++++ DATA IN THIS EXERCISE

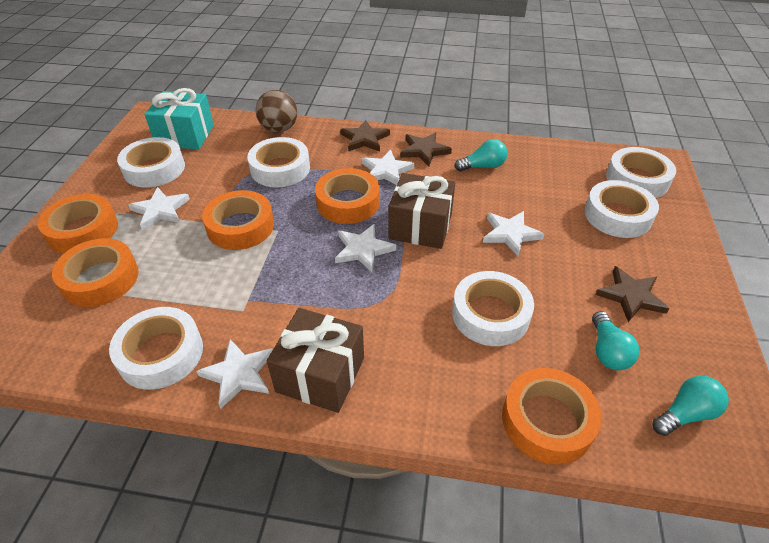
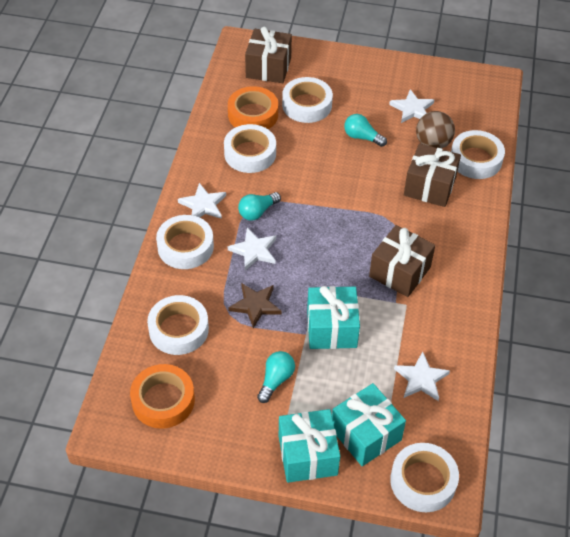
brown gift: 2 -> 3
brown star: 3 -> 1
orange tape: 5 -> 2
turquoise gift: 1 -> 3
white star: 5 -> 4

++++++++
++++ DATA IN THIS EXERCISE

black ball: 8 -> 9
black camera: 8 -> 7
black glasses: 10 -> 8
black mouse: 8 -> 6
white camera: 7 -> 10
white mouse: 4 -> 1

++++++++

■ HOW TO COMPLETE THIS TASK ■
Take each line from the preceding material that contains "white" and copy it.

■ REPLY ■
white star: 5 -> 4
white camera: 7 -> 10
white mouse: 4 -> 1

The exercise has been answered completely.